**Instructions to follow:** The expected response is the full listing, retyped exactly, without its images.
#### Material for this task
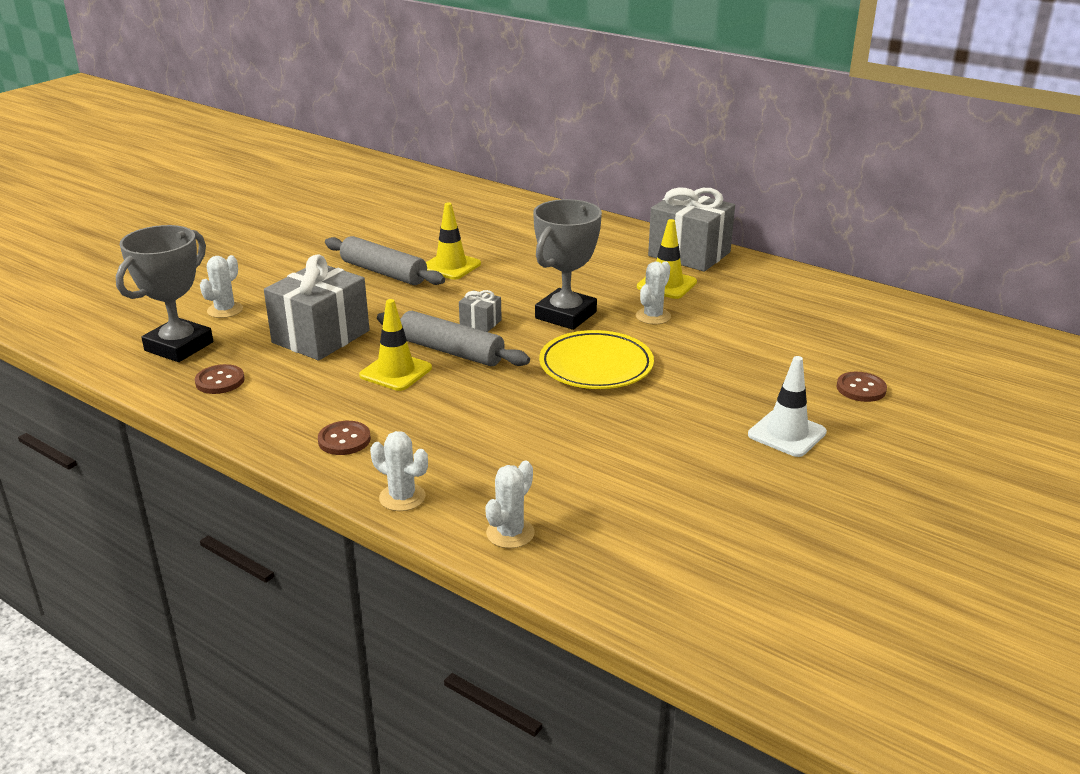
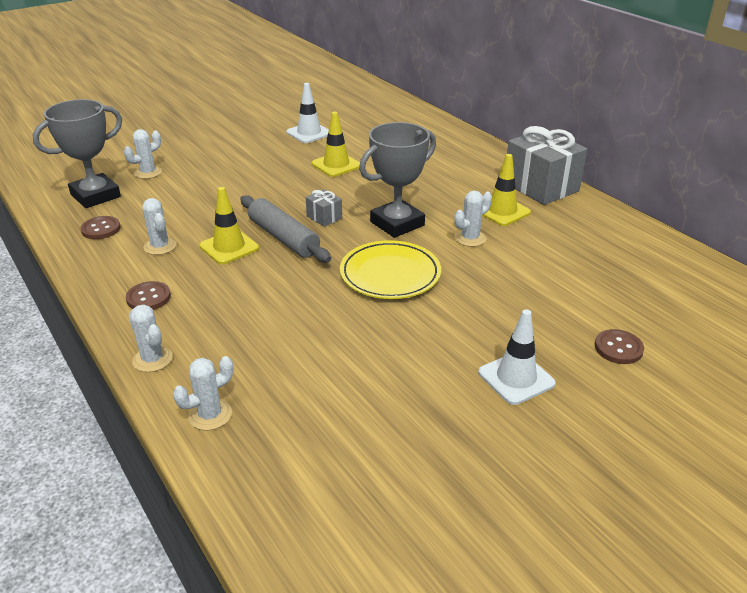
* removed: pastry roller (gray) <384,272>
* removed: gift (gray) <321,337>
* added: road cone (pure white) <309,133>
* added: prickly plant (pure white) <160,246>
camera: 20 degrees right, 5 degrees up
########
**Answer to the problem:**
* removed: pastry roller (gray) <384,272>
* removed: gift (gray) <321,337>
* added: road cone (pure white) <309,133>
* added: prickly plant (pure white) <160,246>
camera: 20 degrees right, 5 degrees up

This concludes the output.